WHAT TO DO: Reproduce the entries shown below only from the line with "S1: button (0V, SIG6) -> button (0V, SIG15)" down to the line with "D5: diode 1N4148", keeping both end lines and copying each one exactly.

Content revision data:
------------------------------------
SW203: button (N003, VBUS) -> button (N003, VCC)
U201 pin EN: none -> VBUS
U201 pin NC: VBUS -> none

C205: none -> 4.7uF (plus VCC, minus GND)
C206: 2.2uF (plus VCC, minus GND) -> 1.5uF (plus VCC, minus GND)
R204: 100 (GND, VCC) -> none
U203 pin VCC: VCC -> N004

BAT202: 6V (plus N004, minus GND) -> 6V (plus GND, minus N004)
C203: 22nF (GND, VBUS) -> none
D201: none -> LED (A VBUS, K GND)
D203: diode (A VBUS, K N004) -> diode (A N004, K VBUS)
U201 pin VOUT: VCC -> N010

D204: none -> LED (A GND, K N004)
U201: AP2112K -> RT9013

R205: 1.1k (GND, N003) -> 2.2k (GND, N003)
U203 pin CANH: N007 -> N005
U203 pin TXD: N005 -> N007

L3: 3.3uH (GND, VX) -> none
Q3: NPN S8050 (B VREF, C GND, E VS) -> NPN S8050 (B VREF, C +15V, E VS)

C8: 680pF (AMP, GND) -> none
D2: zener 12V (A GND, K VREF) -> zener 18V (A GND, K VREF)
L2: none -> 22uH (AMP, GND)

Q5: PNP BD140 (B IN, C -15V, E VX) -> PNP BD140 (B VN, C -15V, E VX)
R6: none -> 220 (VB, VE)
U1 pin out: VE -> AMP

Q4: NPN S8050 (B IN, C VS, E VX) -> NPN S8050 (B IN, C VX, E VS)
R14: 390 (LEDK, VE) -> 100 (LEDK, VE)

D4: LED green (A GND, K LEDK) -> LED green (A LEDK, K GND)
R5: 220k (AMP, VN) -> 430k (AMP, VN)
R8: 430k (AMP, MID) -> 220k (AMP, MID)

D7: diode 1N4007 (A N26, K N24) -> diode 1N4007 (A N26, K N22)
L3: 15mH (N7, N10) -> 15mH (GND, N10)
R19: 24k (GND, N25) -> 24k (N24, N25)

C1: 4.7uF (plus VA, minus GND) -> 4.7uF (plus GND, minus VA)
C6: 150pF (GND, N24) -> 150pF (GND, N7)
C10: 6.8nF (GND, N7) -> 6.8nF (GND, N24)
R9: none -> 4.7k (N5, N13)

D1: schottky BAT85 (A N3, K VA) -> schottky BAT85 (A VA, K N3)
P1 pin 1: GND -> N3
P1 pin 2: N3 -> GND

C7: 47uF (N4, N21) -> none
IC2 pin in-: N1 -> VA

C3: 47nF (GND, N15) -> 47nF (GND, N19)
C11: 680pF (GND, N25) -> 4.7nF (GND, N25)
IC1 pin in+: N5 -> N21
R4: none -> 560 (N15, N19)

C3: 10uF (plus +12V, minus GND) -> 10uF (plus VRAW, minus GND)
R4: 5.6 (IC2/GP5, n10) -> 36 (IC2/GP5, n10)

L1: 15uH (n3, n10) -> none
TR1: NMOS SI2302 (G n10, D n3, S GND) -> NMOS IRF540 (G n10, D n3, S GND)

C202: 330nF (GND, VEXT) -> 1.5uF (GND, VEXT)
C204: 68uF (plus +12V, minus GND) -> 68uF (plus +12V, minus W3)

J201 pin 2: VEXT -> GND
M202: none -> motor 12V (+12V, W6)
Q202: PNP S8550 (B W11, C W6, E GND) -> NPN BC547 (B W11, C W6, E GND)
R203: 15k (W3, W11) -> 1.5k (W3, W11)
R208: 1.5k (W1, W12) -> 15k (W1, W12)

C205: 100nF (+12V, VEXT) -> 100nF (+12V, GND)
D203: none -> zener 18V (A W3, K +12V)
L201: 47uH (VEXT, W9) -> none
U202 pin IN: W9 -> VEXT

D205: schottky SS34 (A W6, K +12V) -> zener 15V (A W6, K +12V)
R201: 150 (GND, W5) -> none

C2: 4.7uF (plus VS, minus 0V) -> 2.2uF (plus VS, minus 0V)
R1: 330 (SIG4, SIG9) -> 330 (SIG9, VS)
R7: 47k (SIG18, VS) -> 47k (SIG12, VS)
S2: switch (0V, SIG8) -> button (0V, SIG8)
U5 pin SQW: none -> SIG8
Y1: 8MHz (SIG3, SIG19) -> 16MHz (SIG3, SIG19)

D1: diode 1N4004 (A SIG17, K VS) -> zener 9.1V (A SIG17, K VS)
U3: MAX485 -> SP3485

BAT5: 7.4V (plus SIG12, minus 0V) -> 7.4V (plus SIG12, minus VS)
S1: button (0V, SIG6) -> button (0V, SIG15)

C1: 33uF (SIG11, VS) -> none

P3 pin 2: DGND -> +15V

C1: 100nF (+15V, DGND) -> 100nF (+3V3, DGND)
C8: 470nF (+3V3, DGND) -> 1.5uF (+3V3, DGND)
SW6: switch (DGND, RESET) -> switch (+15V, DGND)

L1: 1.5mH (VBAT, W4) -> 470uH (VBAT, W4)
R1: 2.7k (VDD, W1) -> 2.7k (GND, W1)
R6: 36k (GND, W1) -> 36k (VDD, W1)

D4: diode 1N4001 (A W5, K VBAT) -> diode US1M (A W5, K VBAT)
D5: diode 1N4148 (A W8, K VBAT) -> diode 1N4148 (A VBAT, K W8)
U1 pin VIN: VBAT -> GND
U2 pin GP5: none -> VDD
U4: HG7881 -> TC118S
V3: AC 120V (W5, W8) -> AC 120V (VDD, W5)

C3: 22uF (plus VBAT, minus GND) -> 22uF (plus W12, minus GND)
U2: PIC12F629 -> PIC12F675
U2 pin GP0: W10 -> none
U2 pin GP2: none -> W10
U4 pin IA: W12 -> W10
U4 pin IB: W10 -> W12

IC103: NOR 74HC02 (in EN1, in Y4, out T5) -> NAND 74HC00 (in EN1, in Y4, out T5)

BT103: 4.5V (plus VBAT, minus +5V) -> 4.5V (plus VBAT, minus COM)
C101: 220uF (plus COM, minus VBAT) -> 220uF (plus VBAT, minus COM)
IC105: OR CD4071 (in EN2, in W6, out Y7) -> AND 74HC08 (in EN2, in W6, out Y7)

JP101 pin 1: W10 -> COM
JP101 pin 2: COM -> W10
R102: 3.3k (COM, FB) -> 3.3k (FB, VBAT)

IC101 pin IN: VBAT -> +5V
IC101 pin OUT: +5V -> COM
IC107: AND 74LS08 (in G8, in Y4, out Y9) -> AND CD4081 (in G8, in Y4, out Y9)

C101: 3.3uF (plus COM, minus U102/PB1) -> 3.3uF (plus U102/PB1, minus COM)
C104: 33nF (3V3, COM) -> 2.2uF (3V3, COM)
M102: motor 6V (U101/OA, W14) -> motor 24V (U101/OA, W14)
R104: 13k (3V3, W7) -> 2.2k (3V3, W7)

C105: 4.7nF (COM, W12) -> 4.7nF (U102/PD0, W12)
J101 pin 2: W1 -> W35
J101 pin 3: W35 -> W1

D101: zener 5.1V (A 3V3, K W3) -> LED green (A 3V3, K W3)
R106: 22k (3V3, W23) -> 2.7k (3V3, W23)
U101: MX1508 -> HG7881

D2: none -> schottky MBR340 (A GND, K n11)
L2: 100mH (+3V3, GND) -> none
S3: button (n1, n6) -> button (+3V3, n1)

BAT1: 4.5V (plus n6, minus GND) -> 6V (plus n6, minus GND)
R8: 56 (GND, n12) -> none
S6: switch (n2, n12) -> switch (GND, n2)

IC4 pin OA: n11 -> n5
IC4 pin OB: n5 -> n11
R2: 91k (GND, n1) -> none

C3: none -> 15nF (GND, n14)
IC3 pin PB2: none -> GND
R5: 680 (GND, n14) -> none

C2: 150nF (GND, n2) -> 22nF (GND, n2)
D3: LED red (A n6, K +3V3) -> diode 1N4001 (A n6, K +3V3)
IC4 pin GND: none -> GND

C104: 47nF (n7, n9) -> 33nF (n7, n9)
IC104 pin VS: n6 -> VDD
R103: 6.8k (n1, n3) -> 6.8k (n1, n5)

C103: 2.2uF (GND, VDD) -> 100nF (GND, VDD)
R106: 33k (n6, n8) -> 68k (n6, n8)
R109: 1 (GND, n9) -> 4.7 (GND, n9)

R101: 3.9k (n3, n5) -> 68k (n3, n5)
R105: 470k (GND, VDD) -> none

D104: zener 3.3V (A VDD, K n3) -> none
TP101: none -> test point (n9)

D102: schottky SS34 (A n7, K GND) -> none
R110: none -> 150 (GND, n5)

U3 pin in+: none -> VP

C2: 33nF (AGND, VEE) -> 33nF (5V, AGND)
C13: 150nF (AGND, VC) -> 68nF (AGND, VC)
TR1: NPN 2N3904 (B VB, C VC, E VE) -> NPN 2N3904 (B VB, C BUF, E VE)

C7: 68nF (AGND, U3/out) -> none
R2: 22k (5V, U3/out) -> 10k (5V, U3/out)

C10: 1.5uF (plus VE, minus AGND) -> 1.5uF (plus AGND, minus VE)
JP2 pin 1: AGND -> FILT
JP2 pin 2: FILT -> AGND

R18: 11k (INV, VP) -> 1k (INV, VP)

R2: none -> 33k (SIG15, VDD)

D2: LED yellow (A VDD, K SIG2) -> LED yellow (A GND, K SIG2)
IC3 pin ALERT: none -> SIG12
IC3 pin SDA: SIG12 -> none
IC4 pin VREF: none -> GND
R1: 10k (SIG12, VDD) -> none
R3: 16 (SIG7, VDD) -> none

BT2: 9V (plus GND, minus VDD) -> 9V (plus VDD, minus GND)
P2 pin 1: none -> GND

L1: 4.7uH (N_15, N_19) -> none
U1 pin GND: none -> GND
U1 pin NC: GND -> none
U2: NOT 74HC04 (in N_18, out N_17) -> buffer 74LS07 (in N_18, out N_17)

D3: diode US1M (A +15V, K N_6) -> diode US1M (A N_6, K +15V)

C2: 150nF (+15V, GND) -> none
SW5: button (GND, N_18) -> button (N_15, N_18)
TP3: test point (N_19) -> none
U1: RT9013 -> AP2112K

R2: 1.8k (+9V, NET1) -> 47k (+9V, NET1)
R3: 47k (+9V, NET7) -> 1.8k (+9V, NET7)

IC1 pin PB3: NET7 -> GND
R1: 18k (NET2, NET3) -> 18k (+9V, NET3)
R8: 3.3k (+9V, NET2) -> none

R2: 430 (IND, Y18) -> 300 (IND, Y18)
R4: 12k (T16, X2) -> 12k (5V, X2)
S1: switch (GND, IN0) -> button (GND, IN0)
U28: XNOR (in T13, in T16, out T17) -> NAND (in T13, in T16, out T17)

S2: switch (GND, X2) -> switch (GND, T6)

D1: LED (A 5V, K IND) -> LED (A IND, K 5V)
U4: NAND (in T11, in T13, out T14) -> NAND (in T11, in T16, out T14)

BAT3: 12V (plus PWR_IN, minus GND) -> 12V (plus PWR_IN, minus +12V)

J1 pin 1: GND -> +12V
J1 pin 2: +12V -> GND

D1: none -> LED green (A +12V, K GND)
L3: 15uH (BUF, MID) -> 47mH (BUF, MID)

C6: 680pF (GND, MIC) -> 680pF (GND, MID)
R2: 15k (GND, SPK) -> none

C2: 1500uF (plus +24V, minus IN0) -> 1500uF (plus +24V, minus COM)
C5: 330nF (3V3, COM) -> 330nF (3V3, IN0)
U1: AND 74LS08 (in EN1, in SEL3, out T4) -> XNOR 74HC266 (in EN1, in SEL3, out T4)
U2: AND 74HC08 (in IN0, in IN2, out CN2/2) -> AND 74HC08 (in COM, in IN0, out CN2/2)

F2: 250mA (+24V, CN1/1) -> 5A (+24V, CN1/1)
------------------------------------
EXERCISE RESULT:
S1: button (0V, SIG6) -> button (0V, SIG15)

C1: 33uF (SIG11, VS) -> none

P3 pin 2: DGND -> +15V

C1: 100nF (+15V, DGND) -> 100nF (+3V3, DGND)
C8: 470nF (+3V3, DGND) -> 1.5uF (+3V3, DGND)
SW6: switch (DGND, RESET) -> switch (+15V, DGND)

L1: 1.5mH (VBAT, W4) -> 470uH (VBAT, W4)
R1: 2.7k (VDD, W1) -> 2.7k (GND, W1)
R6: 36k (GND, W1) -> 36k (VDD, W1)

D4: diode 1N4001 (A W5, K VBAT) -> diode US1M (A W5, K VBAT)
D5: diode 1N4148 (A W8, K VBAT) -> diode 1N4148 (A VBAT, K W8)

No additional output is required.